Task instructions: Beginning with the line that holds "none -> cyan plate B4 level 2" in the data below, give again every line through the one that holds "none -> tan brick H10:H11 level 3", exactly as written.

Exercise input:
+-------+

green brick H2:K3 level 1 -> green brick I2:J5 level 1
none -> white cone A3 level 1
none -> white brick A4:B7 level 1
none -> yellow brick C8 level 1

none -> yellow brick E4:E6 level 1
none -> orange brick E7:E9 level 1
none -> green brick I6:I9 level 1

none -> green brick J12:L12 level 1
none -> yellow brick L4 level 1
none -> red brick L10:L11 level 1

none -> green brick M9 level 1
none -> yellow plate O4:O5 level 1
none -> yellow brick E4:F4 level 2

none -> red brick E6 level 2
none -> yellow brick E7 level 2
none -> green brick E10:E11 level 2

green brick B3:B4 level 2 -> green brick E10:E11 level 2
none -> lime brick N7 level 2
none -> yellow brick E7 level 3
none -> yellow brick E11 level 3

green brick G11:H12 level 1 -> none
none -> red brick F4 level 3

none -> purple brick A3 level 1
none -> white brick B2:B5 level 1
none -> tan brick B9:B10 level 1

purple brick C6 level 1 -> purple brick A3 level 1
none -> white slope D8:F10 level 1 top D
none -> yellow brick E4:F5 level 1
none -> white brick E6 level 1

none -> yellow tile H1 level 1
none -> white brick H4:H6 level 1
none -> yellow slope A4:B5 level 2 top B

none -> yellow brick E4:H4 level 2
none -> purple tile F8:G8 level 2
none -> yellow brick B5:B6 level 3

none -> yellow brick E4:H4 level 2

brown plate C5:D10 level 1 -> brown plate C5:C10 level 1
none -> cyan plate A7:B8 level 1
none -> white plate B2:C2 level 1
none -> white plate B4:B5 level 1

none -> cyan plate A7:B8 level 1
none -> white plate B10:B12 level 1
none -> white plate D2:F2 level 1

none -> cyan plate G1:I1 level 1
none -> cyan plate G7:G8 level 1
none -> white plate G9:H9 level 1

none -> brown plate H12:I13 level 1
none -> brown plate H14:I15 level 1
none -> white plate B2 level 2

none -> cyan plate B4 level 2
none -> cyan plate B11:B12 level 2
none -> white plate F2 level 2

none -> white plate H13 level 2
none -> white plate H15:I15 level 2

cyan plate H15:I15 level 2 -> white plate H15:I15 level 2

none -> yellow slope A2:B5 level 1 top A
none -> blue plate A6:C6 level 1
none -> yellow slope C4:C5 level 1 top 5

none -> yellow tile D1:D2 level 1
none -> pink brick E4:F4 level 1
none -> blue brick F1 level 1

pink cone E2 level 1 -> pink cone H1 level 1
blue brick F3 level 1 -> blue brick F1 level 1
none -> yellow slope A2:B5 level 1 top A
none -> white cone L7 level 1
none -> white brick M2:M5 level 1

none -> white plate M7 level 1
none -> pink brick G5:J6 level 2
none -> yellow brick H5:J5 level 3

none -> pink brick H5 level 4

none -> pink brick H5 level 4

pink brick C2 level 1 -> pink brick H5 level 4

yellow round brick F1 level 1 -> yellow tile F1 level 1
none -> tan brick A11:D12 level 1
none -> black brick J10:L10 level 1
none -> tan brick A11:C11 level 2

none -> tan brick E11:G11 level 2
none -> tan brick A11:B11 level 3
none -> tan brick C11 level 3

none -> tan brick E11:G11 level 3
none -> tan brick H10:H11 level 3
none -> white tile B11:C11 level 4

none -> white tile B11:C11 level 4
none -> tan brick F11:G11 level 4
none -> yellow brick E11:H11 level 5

+-------+

Result of this task:
none -> cyan plate B4 level 2
none -> cyan plate B11:B12 level 2
none -> white plate F2 level 2

none -> white plate H13 level 2
none -> white plate H15:I15 level 2

cyan plate H15:I15 level 2 -> white plate H15:I15 level 2

none -> yellow slope A2:B5 level 1 top A
none -> blue plate A6:C6 level 1
none -> yellow slope C4:C5 level 1 top 5

none -> yellow tile D1:D2 level 1
none -> pink brick E4:F4 level 1
none -> blue brick F1 level 1

pink cone E2 level 1 -> pink cone H1 level 1
blue brick F3 level 1 -> blue brick F1 level 1
none -> yellow slope A2:B5 level 1 top A
none -> white cone L7 level 1
none -> white brick M2:M5 level 1

none -> white plate M7 level 1
none -> pink brick G5:J6 level 2
none -> yellow brick H5:J5 level 3

none -> pink brick H5 level 4

none -> pink brick H5 level 4

pink brick C2 level 1 -> pink brick H5 level 4

yellow round brick F1 level 1 -> yellow tile F1 level 1
none -> tan brick A11:D12 level 1
none -> black brick J10:L10 level 1
none -> tan brick A11:C11 level 2

none -> tan brick E11:G11 level 2
none -> tan brick A11:B11 level 3
none -> tan brick C11 level 3

none -> tan brick E11:G11 level 3
none -> tan brick H10:H11 level 3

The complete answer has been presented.